(Coordinate-based change listings)
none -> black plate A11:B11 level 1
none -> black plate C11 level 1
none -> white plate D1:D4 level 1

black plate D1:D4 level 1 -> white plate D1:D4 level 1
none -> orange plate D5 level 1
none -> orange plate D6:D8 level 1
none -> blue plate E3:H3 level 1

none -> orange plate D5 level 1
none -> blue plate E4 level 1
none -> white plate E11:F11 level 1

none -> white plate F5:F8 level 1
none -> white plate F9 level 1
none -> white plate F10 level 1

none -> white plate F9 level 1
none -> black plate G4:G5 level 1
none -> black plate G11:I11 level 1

---

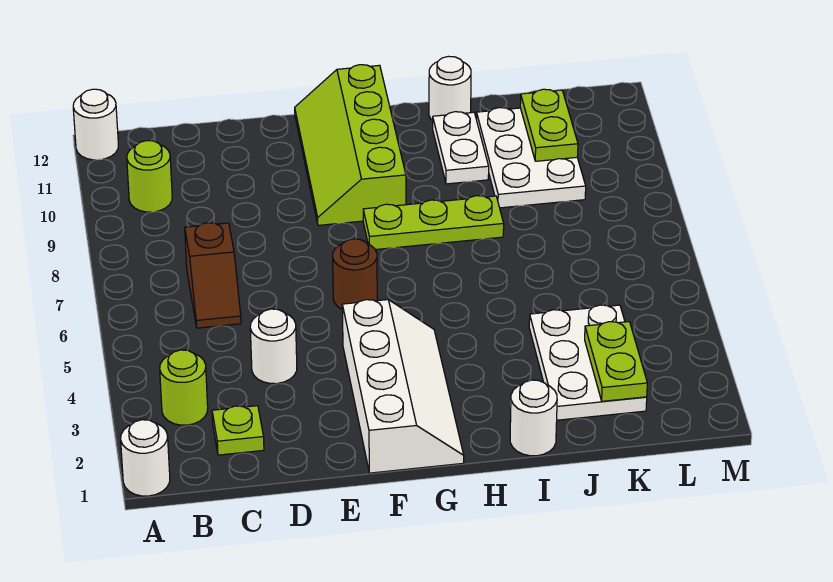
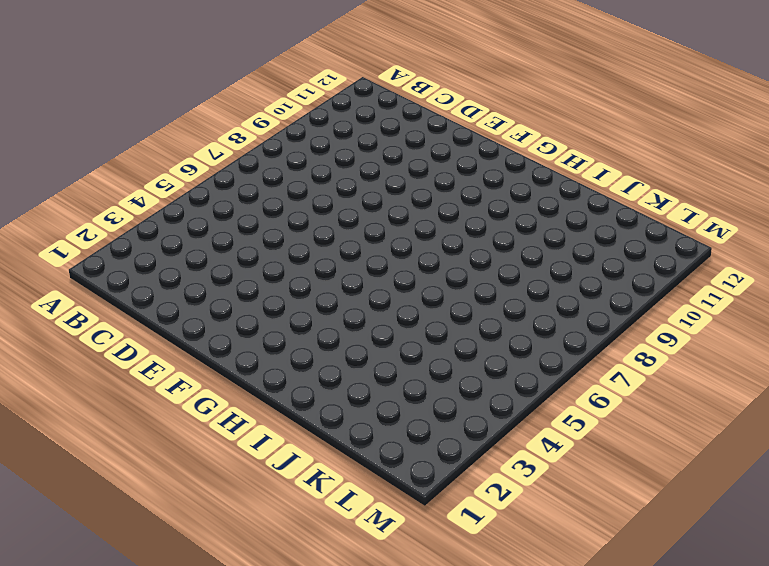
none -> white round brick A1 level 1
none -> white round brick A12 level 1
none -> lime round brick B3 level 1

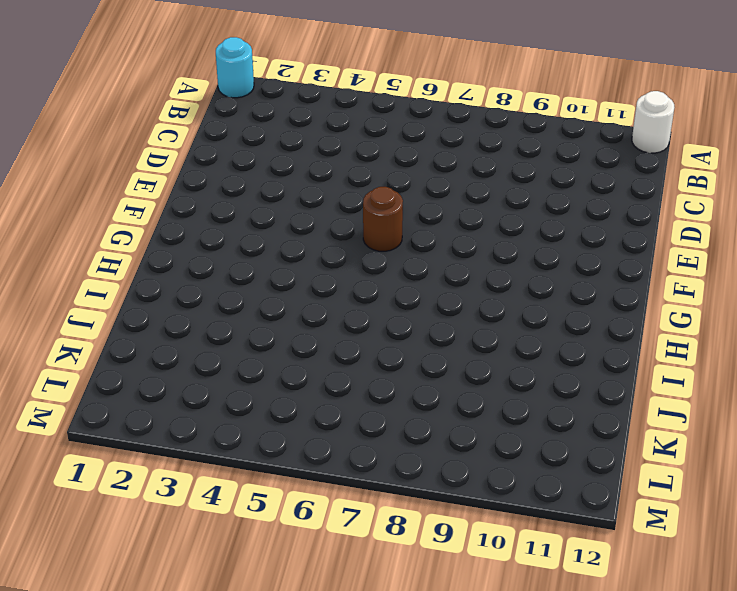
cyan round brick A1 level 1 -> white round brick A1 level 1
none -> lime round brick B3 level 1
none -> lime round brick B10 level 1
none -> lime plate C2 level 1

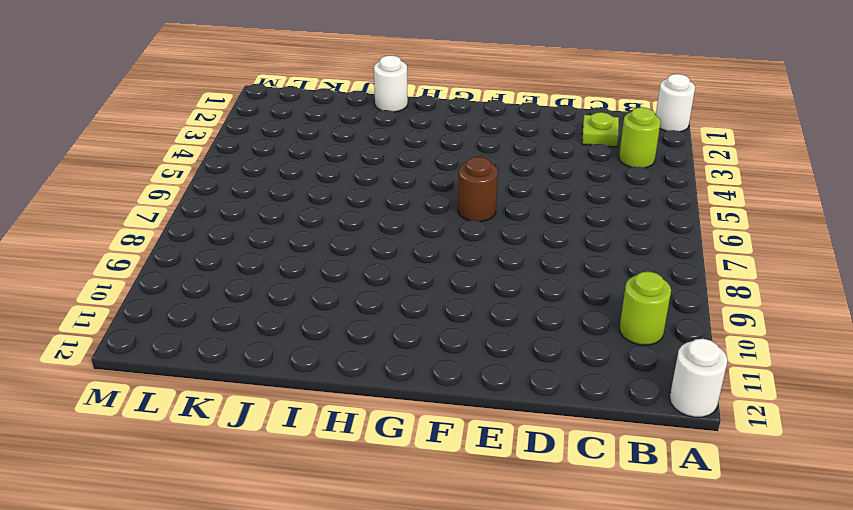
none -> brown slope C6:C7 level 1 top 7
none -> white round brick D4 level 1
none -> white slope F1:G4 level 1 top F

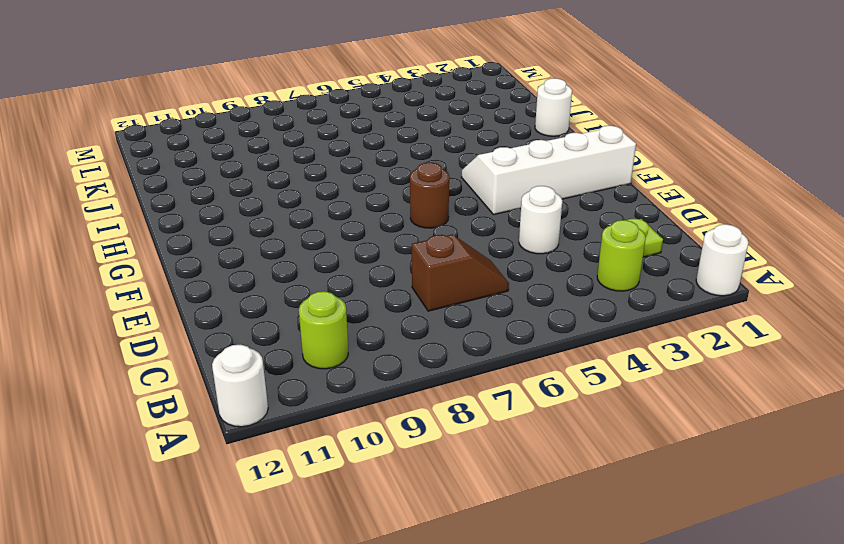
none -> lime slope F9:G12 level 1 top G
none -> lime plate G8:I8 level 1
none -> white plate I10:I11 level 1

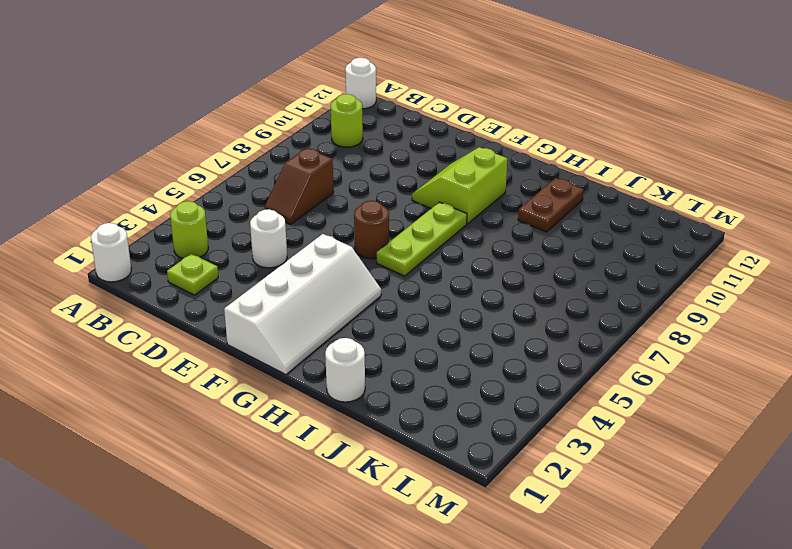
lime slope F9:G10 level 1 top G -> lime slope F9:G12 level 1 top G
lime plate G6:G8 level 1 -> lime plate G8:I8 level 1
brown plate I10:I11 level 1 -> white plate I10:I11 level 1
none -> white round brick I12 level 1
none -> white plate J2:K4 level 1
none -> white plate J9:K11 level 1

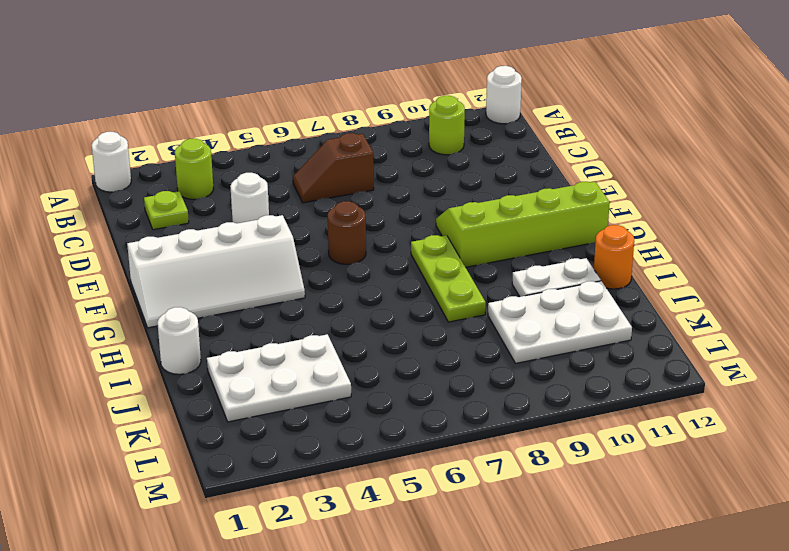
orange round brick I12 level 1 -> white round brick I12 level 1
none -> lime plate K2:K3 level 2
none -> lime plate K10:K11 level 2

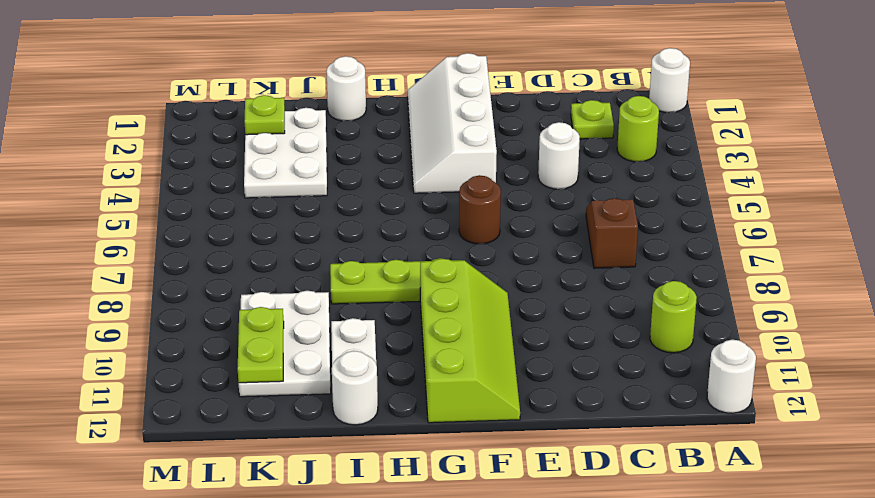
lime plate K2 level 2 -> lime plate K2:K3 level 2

* * *

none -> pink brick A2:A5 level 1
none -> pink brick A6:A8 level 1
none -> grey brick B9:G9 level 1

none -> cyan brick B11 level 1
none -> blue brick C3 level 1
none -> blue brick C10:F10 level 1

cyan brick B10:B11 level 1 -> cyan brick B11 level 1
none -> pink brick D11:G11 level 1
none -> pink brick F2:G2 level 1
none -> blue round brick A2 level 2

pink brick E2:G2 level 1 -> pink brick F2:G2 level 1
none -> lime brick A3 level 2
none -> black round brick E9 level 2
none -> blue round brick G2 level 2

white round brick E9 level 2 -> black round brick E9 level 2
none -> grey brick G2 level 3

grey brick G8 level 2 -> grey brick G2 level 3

= Required work =
Of the entries above, repeat exactly the lines from the line with "none -> blue brick C10:F10 level 1" through the line with "grey brick G8", both of them included.

= Answer space =
none -> blue brick C10:F10 level 1

cyan brick B10:B11 level 1 -> cyan brick B11 level 1
none -> pink brick D11:G11 level 1
none -> pink brick F2:G2 level 1
none -> blue round brick A2 level 2

pink brick E2:G2 level 1 -> pink brick F2:G2 level 1
none -> lime brick A3 level 2
none -> black round brick E9 level 2
none -> blue round brick G2 level 2

white round brick E9 level 2 -> black round brick E9 level 2
none -> grey brick G2 level 3

grey brick G8 level 2 -> grey brick G2 level 3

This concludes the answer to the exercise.